STATED TASK -
Count how many lines in the listing below contain the string "cresc", with case counting, and give only that number.

LISTED ENTRIES -
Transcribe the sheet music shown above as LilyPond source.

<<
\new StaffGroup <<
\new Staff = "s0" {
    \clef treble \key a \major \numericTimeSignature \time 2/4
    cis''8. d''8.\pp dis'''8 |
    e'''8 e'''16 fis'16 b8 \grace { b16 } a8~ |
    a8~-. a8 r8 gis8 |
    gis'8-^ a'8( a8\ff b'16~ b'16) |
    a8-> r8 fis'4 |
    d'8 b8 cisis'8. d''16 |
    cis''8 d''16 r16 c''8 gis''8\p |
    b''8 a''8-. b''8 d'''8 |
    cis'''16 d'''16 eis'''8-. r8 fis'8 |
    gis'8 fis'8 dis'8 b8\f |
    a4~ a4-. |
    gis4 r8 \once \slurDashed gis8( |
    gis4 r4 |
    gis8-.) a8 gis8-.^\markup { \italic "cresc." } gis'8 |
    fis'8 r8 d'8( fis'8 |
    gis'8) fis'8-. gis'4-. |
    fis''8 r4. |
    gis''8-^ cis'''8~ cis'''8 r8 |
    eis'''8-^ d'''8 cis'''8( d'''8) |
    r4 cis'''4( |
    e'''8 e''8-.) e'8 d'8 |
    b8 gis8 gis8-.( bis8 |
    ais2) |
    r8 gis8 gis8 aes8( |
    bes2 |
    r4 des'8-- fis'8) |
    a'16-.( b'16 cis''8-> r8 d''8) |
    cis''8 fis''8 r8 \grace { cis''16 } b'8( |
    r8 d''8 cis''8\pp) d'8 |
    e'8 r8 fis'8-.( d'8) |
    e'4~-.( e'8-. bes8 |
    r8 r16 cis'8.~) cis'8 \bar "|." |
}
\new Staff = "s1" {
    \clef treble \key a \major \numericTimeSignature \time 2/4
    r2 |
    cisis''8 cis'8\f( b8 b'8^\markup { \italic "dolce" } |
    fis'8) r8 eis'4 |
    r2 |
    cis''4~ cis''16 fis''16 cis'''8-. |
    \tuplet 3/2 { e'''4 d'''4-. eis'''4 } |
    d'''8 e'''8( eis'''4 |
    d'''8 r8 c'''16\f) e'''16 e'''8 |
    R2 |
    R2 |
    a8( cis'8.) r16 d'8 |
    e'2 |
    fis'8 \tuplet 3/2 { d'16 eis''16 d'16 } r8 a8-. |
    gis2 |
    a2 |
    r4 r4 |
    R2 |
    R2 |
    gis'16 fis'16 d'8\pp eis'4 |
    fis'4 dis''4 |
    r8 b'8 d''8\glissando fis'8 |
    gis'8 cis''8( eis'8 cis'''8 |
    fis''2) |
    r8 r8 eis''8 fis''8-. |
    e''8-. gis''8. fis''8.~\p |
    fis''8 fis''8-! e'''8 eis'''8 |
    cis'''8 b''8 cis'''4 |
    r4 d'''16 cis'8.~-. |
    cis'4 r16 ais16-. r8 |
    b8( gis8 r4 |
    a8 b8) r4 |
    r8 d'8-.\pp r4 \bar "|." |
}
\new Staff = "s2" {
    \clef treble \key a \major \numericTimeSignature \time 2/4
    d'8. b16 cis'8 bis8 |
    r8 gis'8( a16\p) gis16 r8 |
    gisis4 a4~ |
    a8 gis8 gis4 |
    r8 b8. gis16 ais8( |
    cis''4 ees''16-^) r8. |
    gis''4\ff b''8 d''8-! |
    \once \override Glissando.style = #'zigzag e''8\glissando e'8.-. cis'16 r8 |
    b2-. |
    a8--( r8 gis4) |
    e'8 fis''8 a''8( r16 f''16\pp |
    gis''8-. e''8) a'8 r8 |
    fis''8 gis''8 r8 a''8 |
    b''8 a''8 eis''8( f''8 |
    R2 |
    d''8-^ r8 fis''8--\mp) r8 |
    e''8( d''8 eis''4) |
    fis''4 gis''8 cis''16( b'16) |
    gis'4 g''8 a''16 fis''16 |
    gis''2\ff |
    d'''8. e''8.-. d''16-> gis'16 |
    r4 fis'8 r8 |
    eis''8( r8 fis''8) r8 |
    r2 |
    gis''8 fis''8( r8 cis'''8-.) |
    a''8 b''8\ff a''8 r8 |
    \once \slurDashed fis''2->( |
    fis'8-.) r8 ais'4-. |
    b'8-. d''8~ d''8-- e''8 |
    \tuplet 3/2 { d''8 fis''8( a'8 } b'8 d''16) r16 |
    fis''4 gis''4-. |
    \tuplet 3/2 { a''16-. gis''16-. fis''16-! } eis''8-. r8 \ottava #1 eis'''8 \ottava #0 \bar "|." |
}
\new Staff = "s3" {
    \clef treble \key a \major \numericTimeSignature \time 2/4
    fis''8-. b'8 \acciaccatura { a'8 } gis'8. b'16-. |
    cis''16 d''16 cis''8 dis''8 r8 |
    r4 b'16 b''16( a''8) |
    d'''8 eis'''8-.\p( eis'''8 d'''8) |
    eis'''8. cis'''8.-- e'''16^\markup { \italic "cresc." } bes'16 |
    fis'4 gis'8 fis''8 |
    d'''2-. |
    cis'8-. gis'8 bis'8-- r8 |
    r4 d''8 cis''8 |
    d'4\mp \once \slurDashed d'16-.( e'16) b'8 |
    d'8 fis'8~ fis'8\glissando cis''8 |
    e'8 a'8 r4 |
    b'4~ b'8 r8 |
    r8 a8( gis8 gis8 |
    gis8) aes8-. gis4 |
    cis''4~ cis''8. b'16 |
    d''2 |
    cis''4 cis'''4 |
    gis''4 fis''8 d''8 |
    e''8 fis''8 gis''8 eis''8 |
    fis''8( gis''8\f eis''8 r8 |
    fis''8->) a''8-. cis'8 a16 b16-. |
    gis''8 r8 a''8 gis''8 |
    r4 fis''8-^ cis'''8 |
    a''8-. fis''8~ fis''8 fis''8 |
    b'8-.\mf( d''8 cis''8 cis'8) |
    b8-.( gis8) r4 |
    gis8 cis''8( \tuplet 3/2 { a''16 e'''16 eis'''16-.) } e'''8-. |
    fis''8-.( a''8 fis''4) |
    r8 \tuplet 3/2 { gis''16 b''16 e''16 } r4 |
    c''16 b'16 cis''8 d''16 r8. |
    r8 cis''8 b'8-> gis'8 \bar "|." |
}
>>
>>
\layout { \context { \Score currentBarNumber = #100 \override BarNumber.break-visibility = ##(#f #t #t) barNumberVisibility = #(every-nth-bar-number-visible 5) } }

ANSWER FOR THE TASK -
2